Begin at the top of the following data. Copy each line exactly until you have copied the line containing "DIGITS1: TM1650 -> TM1637".

________________

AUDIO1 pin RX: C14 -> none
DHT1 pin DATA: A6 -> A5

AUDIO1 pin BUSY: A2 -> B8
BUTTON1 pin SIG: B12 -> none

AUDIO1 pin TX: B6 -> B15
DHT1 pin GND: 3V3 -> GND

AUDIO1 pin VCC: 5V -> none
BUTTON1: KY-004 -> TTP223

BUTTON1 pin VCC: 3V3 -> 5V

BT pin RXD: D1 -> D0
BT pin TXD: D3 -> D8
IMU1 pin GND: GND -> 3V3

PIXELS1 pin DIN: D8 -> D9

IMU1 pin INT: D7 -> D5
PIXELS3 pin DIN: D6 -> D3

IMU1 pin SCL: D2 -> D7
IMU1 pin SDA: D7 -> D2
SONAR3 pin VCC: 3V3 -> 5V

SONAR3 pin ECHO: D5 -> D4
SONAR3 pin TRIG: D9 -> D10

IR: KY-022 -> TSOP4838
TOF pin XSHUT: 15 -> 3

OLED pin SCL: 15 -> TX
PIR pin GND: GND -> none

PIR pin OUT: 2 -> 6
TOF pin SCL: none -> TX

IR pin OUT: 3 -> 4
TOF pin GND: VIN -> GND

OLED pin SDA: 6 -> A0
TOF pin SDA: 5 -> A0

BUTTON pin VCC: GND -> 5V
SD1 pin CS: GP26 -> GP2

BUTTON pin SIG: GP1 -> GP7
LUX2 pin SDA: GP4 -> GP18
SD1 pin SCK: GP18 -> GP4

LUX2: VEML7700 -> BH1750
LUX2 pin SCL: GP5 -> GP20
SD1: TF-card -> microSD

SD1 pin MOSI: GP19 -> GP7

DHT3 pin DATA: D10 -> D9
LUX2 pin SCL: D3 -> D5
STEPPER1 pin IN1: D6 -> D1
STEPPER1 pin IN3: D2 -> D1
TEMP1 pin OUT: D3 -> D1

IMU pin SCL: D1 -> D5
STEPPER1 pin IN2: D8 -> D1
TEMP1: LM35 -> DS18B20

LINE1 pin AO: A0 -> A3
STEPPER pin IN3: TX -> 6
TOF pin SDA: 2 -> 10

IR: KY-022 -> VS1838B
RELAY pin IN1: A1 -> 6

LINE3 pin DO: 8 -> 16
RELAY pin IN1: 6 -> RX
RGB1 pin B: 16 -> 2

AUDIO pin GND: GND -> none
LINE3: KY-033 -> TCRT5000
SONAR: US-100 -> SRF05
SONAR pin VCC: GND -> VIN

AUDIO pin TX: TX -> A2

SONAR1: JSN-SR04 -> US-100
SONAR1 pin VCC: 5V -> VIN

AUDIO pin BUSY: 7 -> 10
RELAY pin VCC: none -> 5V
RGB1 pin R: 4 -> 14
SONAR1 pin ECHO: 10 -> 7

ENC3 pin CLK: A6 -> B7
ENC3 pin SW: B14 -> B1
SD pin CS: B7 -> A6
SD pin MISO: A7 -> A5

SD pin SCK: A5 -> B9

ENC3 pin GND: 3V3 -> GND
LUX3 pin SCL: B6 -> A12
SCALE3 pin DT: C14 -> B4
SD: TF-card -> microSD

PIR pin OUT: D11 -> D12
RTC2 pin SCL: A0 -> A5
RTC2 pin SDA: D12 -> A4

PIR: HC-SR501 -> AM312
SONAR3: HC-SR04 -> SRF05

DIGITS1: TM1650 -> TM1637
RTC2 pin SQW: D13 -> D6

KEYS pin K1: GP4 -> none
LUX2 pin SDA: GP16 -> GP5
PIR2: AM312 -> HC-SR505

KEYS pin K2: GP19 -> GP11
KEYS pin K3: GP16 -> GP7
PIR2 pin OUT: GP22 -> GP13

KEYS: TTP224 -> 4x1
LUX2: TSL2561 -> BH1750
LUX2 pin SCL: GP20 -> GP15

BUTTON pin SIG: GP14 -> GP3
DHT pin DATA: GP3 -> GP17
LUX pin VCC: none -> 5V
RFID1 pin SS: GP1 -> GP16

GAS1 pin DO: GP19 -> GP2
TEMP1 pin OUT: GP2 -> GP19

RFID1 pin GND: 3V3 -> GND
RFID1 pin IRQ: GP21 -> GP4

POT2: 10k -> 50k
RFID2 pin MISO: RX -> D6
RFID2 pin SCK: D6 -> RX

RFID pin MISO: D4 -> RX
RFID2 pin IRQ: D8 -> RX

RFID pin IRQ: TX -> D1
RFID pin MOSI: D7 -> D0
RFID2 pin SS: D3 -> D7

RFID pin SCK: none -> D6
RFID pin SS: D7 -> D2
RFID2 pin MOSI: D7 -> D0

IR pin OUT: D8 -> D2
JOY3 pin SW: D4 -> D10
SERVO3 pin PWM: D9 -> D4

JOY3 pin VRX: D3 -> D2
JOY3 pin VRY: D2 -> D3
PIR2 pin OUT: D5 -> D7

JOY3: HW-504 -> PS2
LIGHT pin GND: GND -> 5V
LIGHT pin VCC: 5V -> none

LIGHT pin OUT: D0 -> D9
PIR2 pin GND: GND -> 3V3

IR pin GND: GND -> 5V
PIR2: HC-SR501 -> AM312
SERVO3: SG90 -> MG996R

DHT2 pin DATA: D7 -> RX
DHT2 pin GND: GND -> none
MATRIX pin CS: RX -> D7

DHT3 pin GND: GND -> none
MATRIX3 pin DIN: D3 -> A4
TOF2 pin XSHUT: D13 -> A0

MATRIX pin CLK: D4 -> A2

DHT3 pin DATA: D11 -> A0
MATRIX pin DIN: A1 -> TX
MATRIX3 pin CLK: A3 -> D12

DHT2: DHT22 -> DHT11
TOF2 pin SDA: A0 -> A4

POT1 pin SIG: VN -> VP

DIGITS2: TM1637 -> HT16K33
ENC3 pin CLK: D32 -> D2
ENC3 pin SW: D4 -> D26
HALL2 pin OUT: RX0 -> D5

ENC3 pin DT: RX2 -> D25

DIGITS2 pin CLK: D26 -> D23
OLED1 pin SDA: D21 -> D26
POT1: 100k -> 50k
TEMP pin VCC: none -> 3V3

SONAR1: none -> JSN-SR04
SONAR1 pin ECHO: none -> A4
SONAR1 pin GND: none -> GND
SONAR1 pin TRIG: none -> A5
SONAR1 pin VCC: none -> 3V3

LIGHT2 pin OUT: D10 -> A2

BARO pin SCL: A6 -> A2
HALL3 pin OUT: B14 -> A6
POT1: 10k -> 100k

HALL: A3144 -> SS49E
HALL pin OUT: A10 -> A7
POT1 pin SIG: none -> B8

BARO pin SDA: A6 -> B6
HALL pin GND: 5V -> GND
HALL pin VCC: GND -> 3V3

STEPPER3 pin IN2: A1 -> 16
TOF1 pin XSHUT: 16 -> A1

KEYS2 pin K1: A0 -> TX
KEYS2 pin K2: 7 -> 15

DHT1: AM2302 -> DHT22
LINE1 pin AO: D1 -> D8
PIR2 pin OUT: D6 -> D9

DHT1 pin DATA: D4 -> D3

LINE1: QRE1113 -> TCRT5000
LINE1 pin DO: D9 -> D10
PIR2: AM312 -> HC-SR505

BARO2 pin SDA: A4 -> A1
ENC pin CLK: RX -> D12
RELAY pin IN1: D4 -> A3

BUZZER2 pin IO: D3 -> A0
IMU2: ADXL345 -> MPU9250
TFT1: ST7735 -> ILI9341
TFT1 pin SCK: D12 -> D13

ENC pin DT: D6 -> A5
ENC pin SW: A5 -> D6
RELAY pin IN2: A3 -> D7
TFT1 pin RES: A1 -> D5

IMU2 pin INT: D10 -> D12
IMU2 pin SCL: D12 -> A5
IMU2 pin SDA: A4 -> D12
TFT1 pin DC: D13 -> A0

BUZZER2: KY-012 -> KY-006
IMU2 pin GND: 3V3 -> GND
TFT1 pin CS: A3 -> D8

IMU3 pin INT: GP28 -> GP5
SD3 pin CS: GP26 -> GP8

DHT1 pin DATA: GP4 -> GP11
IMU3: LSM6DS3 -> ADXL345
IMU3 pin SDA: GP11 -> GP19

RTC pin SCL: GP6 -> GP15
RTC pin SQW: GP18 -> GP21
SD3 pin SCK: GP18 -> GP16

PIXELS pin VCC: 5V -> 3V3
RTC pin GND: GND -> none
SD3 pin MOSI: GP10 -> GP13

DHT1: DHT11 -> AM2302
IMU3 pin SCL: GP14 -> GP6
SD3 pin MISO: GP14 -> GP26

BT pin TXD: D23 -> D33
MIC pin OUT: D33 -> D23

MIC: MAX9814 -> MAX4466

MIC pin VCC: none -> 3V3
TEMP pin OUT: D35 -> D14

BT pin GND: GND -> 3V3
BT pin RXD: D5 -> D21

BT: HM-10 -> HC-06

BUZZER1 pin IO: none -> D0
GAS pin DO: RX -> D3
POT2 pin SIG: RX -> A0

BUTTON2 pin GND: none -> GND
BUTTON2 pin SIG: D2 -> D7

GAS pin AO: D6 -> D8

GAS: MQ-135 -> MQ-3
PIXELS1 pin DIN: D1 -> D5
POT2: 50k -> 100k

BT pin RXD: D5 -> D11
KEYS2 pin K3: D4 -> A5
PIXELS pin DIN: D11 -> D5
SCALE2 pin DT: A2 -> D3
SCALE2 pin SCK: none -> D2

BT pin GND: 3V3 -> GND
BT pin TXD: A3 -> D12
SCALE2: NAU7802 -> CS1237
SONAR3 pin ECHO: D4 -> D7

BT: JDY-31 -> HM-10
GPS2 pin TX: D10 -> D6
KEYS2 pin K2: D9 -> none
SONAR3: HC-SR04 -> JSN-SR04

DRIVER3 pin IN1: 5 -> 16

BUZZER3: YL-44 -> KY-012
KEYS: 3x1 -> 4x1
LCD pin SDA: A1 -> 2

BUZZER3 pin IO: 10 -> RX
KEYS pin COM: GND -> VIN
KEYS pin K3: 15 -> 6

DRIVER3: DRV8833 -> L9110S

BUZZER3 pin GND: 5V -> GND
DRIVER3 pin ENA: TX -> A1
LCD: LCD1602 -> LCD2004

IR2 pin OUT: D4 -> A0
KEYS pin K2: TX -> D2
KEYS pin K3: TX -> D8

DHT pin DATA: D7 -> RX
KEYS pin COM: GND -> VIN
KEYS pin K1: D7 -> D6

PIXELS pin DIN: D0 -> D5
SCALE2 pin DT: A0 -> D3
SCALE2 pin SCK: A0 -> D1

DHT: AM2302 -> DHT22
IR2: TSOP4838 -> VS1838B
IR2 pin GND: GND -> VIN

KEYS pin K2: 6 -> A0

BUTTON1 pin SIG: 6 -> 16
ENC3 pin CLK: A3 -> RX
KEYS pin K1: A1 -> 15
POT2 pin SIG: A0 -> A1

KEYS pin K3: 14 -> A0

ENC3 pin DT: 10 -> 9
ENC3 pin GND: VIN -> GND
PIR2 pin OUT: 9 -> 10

________________

= Written response =
AUDIO1 pin RX: C14 -> none
DHT1 pin DATA: A6 -> A5

AUDIO1 pin BUSY: A2 -> B8
BUTTON1 pin SIG: B12 -> none

AUDIO1 pin TX: B6 -> B15
DHT1 pin GND: 3V3 -> GND

AUDIO1 pin VCC: 5V -> none
BUTTON1: KY-004 -> TTP223

BUTTON1 pin VCC: 3V3 -> 5V

BT pin RXD: D1 -> D0
BT pin TXD: D3 -> D8
IMU1 pin GND: GND -> 3V3

PIXELS1 pin DIN: D8 -> D9

IMU1 pin INT: D7 -> D5
PIXELS3 pin DIN: D6 -> D3

IMU1 pin SCL: D2 -> D7
IMU1 pin SDA: D7 -> D2
SONAR3 pin VCC: 3V3 -> 5V

SONAR3 pin ECHO: D5 -> D4
SONAR3 pin TRIG: D9 -> D10

IR: KY-022 -> TSOP4838
TOF pin XSHUT: 15 -> 3

OLED pin SCL: 15 -> TX
PIR pin GND: GND -> none

PIR pin OUT: 2 -> 6
TOF pin SCL: none -> TX

IR pin OUT: 3 -> 4
TOF pin GND: VIN -> GND

OLED pin SDA: 6 -> A0
TOF pin SDA: 5 -> A0

BUTTON pin VCC: GND -> 5V
SD1 pin CS: GP26 -> GP2

BUTTON pin SIG: GP1 -> GP7
LUX2 pin SDA: GP4 -> GP18
SD1 pin SCK: GP18 -> GP4

LUX2: VEML7700 -> BH1750
LUX2 pin SCL: GP5 -> GP20
SD1: TF-card -> microSD

SD1 pin MOSI: GP19 -> GP7

DHT3 pin DATA: D10 -> D9
LUX2 pin SCL: D3 -> D5
STEPPER1 pin IN1: D6 -> D1
STEPPER1 pin IN3: D2 -> D1
TEMP1 pin OUT: D3 -> D1

IMU pin SCL: D1 -> D5
STEPPER1 pin IN2: D8 -> D1
TEMP1: LM35 -> DS18B20

LINE1 pin AO: A0 -> A3
STEPPER pin IN3: TX -> 6
TOF pin SDA: 2 -> 10

IR: KY-022 -> VS1838B
RELAY pin IN1: A1 -> 6

LINE3 pin DO: 8 -> 16
RELAY pin IN1: 6 -> RX
RGB1 pin B: 16 -> 2

AUDIO pin GND: GND -> none
LINE3: KY-033 -> TCRT5000
SONAR: US-100 -> SRF05
SONAR pin VCC: GND -> VIN

AUDIO pin TX: TX -> A2

SONAR1: JSN-SR04 -> US-100
SONAR1 pin VCC: 5V -> VIN

AUDIO pin BUSY: 7 -> 10
RELAY pin VCC: none -> 5V
RGB1 pin R: 4 -> 14
SONAR1 pin ECHO: 10 -> 7

ENC3 pin CLK: A6 -> B7
ENC3 pin SW: B14 -> B1
SD pin CS: B7 -> A6
SD pin MISO: A7 -> A5

SD pin SCK: A5 -> B9

ENC3 pin GND: 3V3 -> GND
LUX3 pin SCL: B6 -> A12
SCALE3 pin DT: C14 -> B4
SD: TF-card -> microSD

PIR pin OUT: D11 -> D12
RTC2 pin SCL: A0 -> A5
RTC2 pin SDA: D12 -> A4

PIR: HC-SR501 -> AM312
SONAR3: HC-SR04 -> SRF05

DIGITS1: TM1650 -> TM1637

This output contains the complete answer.